---------- Raw data

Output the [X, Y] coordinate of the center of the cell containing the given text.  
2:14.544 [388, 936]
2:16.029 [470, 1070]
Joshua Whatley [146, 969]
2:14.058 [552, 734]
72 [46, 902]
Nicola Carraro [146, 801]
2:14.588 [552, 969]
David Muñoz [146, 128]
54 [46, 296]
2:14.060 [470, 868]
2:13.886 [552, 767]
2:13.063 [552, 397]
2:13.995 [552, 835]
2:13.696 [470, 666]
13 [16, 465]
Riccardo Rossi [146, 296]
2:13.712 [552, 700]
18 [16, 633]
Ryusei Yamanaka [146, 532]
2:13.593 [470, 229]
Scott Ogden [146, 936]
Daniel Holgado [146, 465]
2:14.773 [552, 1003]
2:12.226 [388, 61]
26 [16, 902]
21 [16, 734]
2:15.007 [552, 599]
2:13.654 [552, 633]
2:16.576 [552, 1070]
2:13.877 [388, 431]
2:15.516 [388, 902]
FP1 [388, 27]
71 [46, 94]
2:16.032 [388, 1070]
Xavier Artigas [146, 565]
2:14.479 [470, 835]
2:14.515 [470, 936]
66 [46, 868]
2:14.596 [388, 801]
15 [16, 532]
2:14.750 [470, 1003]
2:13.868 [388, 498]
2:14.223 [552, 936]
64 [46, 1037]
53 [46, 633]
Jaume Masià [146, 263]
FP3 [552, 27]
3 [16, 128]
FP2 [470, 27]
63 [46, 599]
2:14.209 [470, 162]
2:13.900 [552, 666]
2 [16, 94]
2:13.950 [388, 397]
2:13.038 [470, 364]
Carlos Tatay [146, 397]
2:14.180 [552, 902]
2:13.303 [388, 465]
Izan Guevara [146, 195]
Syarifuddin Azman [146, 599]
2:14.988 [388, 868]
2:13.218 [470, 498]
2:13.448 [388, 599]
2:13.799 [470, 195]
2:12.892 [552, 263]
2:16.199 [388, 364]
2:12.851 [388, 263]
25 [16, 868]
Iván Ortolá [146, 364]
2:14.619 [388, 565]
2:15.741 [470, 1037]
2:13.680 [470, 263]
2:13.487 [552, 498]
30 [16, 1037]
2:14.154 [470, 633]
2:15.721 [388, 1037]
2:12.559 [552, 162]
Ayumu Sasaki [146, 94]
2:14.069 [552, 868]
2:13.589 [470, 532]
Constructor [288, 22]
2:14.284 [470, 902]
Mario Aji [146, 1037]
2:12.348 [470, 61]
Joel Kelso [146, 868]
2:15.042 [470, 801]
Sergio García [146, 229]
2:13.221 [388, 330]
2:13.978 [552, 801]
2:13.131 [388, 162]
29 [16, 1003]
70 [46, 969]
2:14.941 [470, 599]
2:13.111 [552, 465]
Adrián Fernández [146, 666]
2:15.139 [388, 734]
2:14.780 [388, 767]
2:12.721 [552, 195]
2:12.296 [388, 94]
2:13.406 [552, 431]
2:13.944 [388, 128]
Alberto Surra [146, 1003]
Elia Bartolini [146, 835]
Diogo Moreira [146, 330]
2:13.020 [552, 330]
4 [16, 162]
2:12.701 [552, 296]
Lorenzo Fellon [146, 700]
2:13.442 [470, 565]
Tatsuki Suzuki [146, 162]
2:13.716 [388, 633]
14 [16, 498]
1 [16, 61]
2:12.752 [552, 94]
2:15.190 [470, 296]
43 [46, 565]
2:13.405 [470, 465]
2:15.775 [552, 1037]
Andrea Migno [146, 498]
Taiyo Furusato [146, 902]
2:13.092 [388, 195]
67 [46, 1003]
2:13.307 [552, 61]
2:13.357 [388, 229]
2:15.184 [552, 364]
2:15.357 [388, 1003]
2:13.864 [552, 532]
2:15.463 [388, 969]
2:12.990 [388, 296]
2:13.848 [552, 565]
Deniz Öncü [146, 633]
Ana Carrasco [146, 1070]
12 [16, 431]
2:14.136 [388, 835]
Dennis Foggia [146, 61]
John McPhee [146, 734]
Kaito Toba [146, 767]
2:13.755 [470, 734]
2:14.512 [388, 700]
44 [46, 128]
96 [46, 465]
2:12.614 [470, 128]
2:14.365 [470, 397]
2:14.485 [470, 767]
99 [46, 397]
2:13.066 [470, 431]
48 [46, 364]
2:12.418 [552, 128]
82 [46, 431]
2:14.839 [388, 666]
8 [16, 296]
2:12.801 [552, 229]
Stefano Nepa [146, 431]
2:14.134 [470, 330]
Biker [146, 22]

--------------------

== Task statement ==
Rewrite everything from the start of the listing down to the line containing "13 [16, 465]", substituting "middle" for "center" and leaving all else unchanged. Give only those lines.

== Result ==
Output the [X, Y] coordinate of the middle of the cell containing the given text.  
2:14.544 [388, 936]
2:16.029 [470, 1070]
Joshua Whatley [146, 969]
2:14.058 [552, 734]
72 [46, 902]
Nicola Carraro [146, 801]
2:14.588 [552, 969]
David Muñoz [146, 128]
54 [46, 296]
2:14.060 [470, 868]
2:13.886 [552, 767]
2:13.063 [552, 397]
2:13.995 [552, 835]
2:13.696 [470, 666]
13 [16, 465]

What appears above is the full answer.